Task: Comb through the entries for "żółty" and pull out each line that holds it.

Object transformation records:
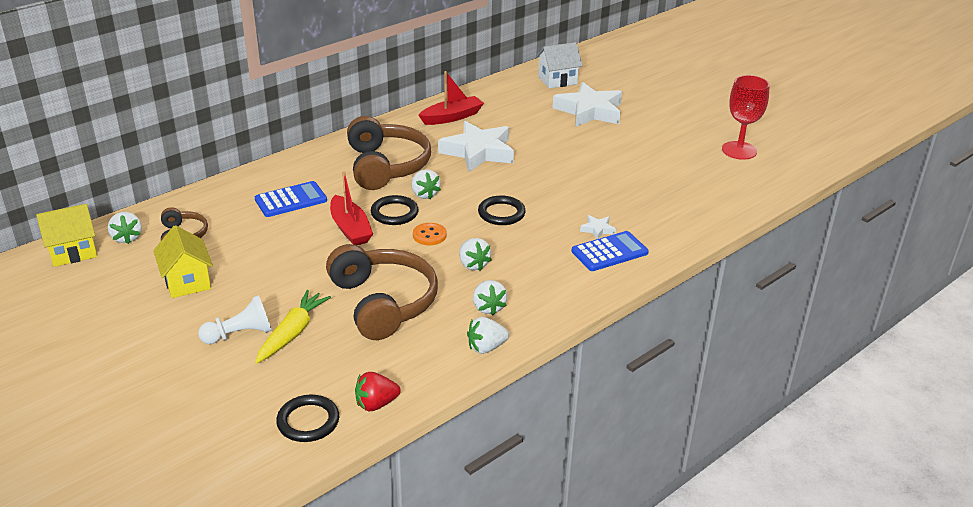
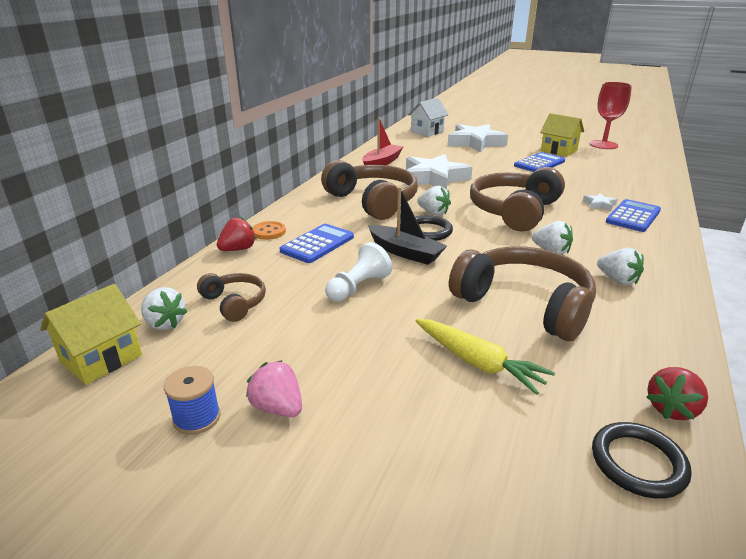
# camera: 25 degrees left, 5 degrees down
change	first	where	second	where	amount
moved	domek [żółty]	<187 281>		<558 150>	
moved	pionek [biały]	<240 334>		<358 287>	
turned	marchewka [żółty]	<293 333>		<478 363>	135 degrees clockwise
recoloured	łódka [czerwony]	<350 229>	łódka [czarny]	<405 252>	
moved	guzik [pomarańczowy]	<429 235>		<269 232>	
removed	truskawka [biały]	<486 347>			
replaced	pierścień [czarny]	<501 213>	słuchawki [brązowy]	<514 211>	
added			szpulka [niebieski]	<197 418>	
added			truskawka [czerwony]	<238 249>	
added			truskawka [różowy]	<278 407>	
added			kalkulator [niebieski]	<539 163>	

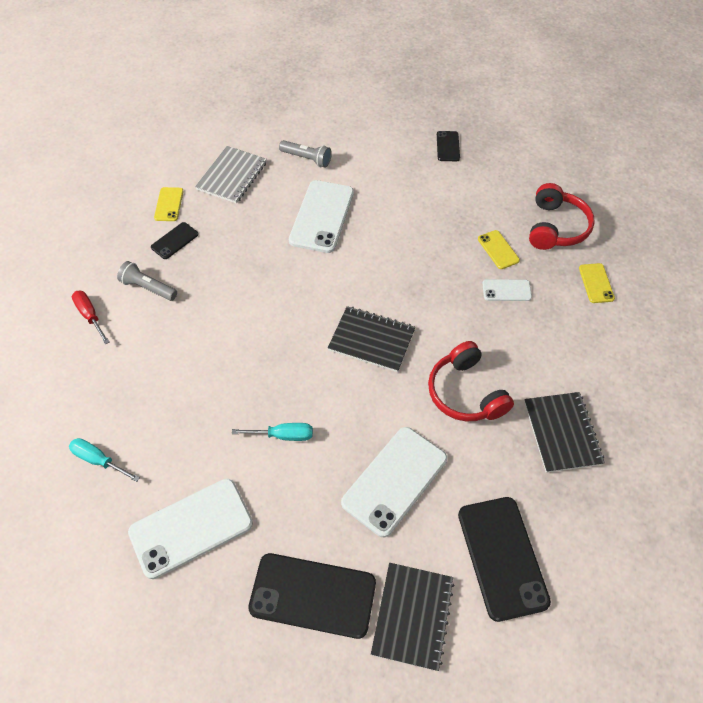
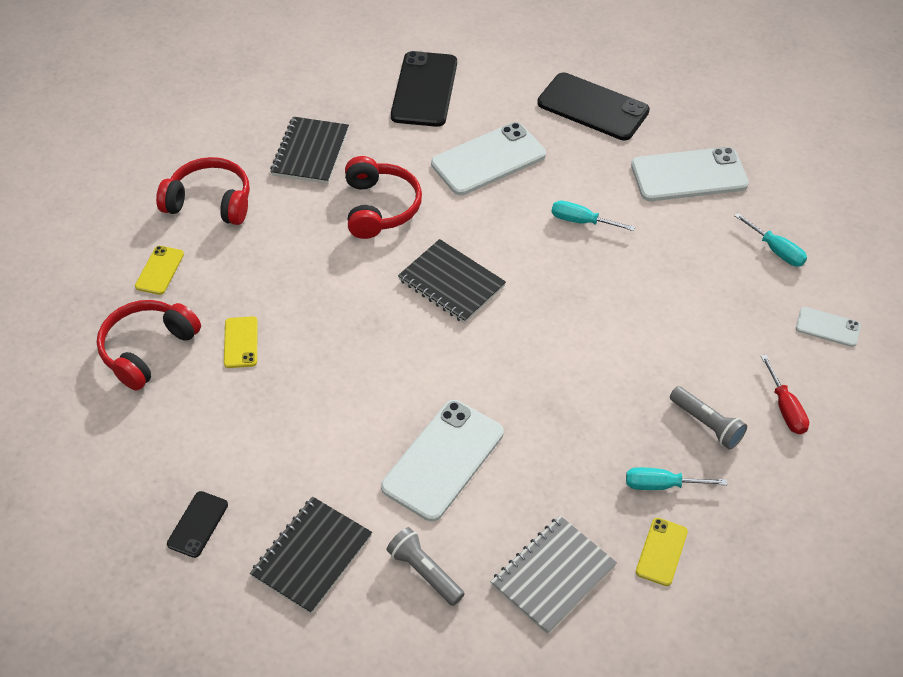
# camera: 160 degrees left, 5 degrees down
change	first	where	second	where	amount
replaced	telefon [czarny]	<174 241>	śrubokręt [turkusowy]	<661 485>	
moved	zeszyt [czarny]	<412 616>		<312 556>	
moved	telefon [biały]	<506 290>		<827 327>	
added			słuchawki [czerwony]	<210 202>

Solution for this exercise:
moved	domek [żółty]	<187 281>		<558 150>	
turned	marchewka [żółty]	<293 333>		<478 363>	135 degrees clockwise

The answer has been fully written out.